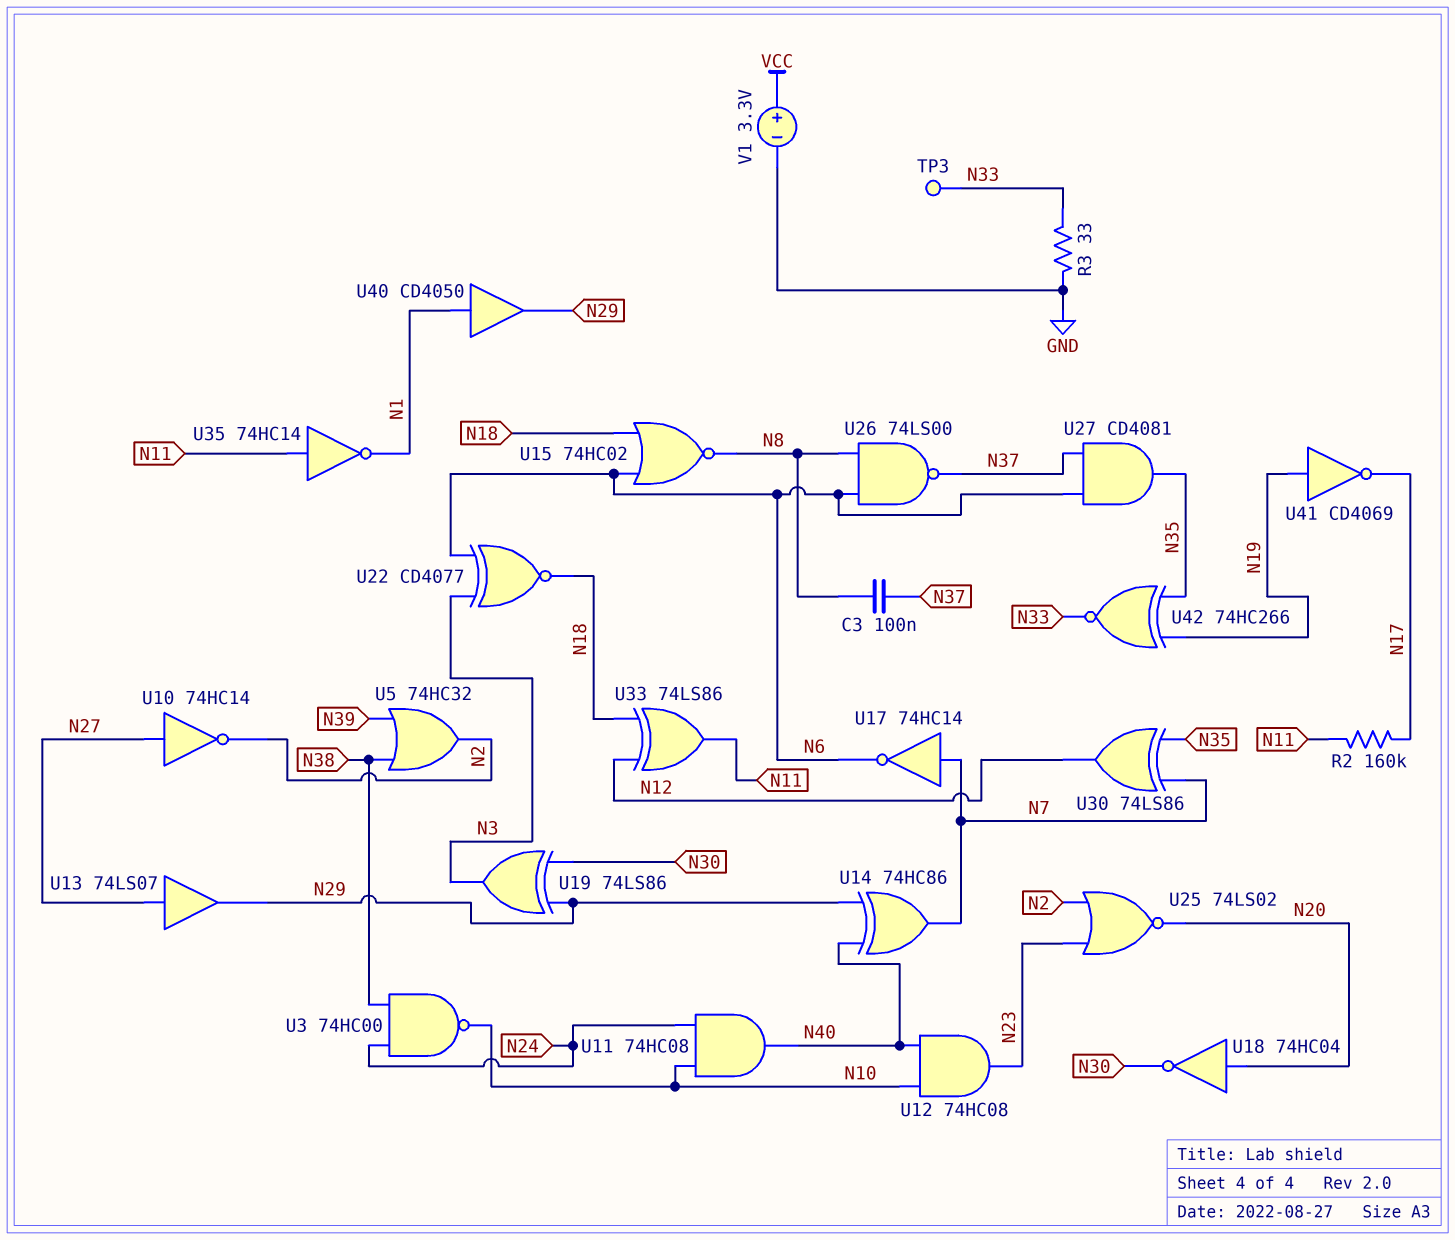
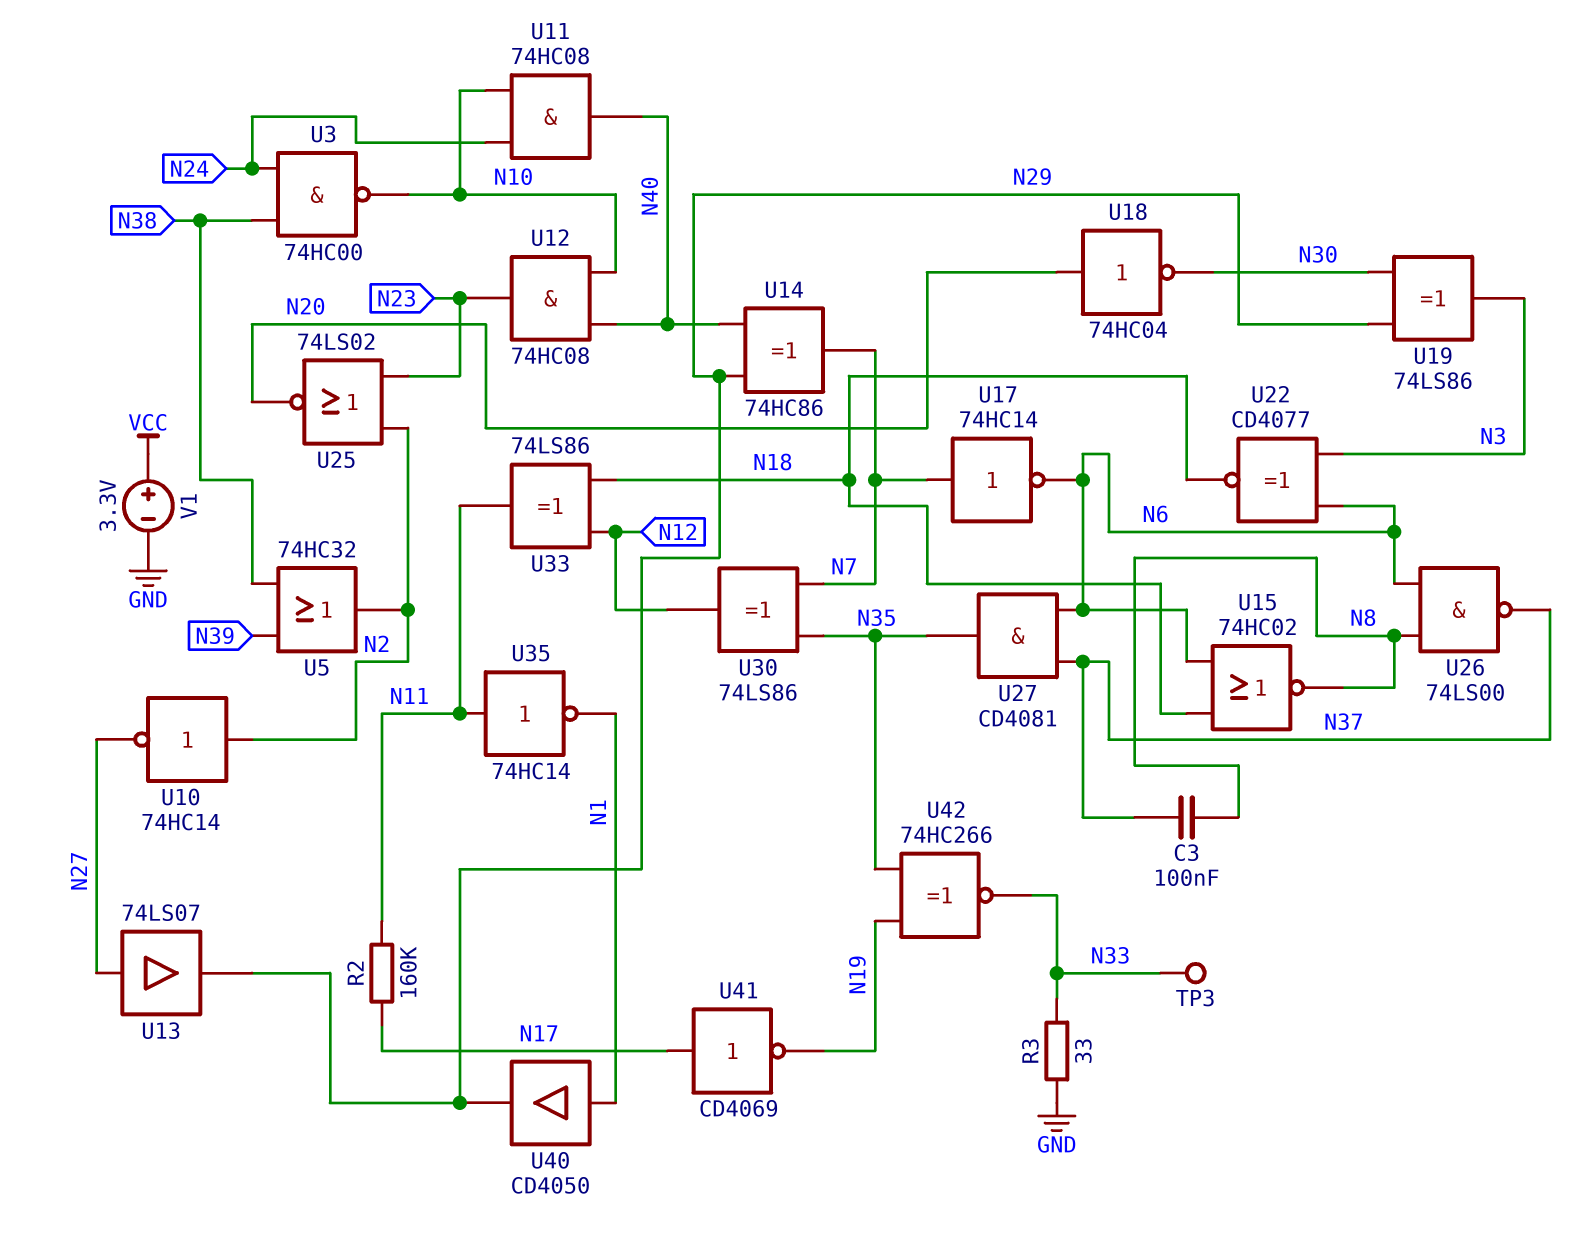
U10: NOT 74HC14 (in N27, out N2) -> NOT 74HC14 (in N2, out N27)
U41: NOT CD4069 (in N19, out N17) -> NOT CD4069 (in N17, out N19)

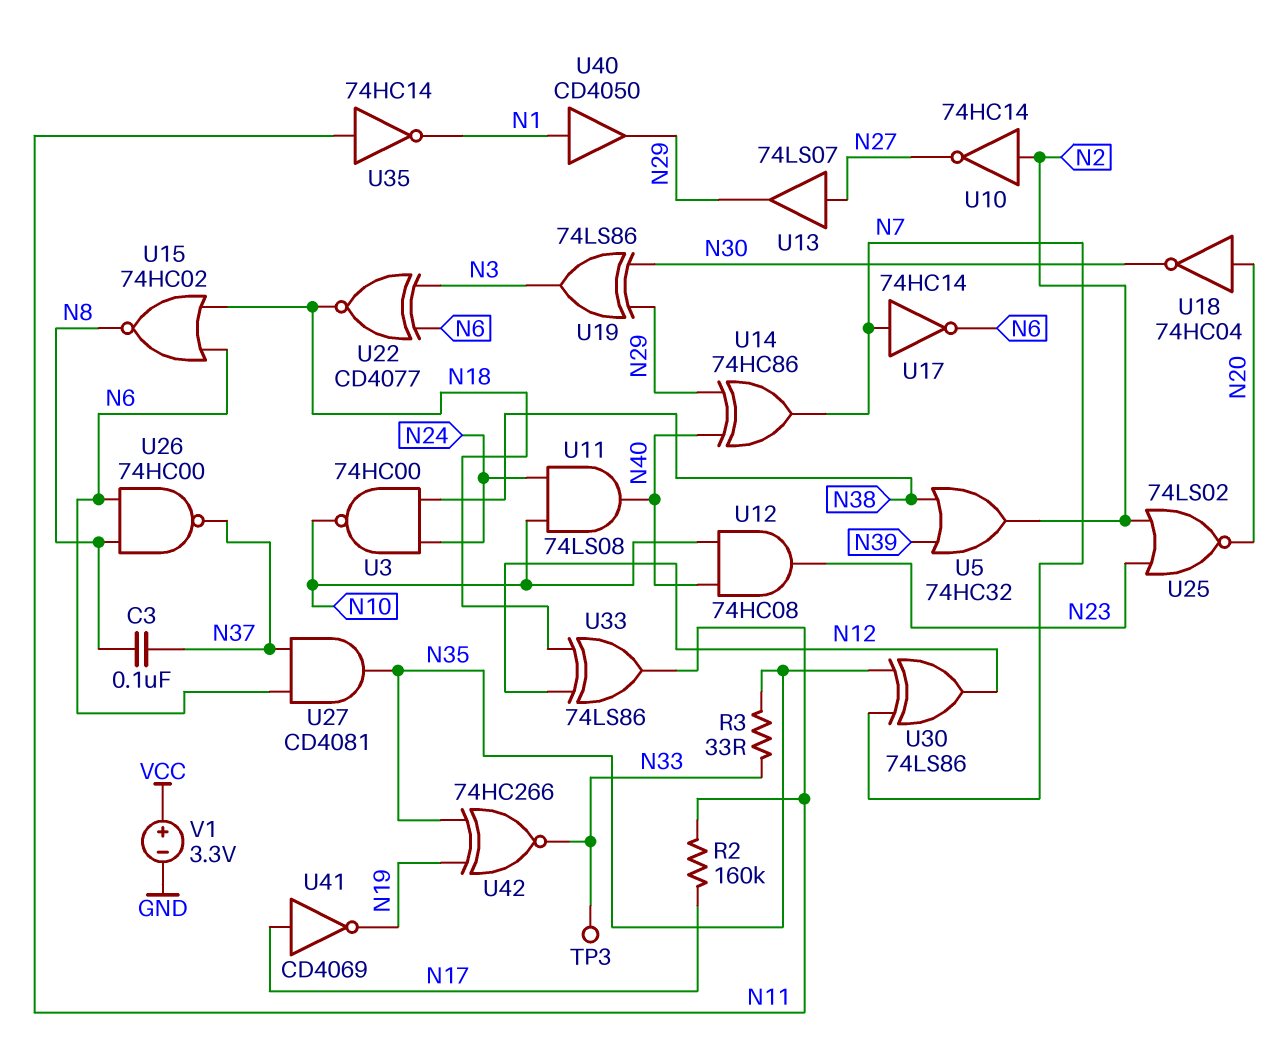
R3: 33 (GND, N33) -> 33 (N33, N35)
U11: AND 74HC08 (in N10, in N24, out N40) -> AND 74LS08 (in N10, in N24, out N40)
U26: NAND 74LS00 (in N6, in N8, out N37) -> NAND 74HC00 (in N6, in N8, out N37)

# # # #

▸ Task item
Without the pictures, reproduce every entry exactly as written.

▸ Written solution
U10: NOT 74HC14 (in N27, out N2) -> NOT 74HC14 (in N2, out N27)
U41: NOT CD4069 (in N19, out N17) -> NOT CD4069 (in N17, out N19)

R3: 33 (GND, N33) -> 33 (N33, N35)
U11: AND 74HC08 (in N10, in N24, out N40) -> AND 74LS08 (in N10, in N24, out N40)
U26: NAND 74LS00 (in N6, in N8, out N37) -> NAND 74HC00 (in N6, in N8, out N37)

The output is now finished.